Return each line of the items below that contains the string "kern".
# # # # #
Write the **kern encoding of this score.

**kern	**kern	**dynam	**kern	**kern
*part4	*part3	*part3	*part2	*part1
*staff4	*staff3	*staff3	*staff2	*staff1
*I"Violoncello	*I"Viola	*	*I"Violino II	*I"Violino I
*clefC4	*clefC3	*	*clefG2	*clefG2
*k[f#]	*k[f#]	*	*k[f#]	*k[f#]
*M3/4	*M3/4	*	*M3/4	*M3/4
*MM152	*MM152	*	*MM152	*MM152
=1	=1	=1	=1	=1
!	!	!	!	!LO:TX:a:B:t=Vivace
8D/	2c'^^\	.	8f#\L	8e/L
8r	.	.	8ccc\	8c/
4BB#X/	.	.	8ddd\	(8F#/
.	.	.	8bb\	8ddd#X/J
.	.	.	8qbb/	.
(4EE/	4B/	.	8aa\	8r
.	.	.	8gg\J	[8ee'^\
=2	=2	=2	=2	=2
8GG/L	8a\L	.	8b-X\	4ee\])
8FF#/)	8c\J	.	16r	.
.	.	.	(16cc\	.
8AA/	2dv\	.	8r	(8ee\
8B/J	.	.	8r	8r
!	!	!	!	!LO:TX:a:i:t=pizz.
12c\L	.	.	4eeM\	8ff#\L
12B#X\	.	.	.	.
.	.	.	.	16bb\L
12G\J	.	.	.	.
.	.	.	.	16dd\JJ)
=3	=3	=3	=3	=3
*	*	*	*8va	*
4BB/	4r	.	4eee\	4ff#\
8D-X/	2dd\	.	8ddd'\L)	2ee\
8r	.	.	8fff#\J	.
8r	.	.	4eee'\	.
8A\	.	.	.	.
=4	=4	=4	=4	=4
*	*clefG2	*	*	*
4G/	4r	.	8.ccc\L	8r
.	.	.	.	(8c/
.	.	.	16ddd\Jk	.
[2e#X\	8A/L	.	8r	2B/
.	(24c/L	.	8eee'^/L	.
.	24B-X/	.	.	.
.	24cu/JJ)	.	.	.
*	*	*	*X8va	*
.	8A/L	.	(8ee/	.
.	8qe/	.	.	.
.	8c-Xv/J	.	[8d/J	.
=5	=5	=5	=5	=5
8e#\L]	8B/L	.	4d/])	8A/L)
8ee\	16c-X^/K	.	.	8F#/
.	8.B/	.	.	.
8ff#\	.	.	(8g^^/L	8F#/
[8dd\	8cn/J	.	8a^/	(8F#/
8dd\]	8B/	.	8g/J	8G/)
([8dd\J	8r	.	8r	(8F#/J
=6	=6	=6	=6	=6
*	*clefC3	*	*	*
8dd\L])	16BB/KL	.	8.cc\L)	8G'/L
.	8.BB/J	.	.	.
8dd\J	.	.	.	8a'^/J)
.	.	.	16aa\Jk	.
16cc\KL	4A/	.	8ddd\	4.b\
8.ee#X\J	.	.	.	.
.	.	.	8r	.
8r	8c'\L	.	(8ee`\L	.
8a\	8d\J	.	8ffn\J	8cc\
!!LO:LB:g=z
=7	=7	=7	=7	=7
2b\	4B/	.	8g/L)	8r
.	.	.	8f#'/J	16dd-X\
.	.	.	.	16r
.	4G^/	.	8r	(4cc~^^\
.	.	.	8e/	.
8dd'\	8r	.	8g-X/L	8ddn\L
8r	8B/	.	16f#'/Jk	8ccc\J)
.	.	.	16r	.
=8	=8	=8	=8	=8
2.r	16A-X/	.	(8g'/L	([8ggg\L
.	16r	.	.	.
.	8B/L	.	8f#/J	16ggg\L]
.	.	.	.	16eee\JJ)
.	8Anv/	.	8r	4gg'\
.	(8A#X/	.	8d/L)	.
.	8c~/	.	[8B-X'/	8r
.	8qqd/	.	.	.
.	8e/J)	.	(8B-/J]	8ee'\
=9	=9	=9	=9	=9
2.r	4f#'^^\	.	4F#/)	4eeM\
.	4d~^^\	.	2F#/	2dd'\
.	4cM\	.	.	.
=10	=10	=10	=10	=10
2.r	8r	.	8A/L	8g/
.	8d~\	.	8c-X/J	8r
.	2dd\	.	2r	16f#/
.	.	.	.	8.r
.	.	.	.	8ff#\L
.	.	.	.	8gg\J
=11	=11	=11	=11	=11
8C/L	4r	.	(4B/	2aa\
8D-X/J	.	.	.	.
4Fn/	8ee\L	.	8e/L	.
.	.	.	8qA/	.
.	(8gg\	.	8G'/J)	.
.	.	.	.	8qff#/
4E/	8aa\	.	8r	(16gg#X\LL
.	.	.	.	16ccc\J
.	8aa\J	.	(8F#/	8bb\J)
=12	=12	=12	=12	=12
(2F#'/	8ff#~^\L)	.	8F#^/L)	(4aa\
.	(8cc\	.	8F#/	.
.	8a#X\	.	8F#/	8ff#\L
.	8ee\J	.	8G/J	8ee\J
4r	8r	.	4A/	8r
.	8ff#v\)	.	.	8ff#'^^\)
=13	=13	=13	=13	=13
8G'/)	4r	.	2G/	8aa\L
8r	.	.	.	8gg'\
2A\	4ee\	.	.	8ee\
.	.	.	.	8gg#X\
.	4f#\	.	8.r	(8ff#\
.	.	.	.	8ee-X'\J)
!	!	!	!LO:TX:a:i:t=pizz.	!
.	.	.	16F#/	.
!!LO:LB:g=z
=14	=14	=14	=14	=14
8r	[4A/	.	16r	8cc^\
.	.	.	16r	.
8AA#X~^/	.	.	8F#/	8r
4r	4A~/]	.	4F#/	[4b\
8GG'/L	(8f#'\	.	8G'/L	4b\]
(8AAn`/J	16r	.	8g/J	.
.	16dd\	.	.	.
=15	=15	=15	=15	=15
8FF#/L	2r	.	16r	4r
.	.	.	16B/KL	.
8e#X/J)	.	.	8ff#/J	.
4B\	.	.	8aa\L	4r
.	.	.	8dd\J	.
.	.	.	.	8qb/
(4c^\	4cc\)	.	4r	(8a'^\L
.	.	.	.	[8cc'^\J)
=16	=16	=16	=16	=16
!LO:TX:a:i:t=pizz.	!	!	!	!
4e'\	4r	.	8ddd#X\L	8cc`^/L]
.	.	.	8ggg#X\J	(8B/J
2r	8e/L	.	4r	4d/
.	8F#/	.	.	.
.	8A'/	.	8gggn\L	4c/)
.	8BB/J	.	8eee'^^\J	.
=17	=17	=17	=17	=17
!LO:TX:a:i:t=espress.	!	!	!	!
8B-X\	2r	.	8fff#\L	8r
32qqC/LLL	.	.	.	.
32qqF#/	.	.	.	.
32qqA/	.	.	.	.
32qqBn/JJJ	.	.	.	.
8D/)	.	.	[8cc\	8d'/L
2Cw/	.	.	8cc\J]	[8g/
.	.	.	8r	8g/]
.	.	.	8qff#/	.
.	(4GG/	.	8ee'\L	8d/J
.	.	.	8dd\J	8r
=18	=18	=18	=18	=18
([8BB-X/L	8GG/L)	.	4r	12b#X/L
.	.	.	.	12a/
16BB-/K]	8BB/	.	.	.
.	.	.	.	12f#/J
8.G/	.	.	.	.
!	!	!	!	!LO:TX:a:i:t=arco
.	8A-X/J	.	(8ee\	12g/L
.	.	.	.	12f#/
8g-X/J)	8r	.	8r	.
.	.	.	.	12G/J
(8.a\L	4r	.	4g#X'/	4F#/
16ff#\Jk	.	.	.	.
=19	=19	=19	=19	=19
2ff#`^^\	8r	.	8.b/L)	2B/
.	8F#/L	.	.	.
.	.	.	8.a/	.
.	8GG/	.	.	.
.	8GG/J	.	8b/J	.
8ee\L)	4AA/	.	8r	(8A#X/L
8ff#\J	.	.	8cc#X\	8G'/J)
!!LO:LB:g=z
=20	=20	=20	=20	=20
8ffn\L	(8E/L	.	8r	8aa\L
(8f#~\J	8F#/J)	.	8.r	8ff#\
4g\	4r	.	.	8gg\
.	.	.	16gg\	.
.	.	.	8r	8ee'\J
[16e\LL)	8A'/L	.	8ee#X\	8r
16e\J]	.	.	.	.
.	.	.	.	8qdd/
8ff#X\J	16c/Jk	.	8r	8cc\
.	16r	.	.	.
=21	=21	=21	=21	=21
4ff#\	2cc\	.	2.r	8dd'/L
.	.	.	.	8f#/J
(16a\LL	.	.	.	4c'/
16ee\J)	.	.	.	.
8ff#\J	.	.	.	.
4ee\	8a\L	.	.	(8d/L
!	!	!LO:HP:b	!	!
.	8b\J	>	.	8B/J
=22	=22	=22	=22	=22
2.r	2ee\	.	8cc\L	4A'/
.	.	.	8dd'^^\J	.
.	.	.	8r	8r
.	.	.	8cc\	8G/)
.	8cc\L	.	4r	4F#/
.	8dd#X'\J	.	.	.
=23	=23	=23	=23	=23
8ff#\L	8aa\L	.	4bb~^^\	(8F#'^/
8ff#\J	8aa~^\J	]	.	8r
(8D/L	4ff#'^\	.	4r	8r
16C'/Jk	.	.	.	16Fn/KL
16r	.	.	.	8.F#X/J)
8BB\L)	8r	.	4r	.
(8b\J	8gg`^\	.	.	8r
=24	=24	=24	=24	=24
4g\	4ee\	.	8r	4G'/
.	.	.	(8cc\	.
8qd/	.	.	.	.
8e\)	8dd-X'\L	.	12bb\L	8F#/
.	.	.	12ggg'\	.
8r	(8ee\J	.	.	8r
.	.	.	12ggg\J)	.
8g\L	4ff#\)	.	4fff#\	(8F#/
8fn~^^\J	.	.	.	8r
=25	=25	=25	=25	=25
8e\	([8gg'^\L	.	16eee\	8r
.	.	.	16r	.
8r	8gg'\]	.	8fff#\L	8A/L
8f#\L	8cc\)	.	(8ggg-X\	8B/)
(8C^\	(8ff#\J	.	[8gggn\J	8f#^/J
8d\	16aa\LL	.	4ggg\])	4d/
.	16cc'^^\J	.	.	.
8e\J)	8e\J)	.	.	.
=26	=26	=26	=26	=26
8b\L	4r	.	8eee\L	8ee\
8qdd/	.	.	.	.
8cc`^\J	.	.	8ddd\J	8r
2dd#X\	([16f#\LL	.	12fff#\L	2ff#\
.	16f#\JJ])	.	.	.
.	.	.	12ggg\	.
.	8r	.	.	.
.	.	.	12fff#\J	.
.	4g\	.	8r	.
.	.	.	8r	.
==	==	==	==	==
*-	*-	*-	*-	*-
# # # # #
** Expected answer **
Write the **kern encoding of this score.
**kern	**kern	**dynam	**kern	**kern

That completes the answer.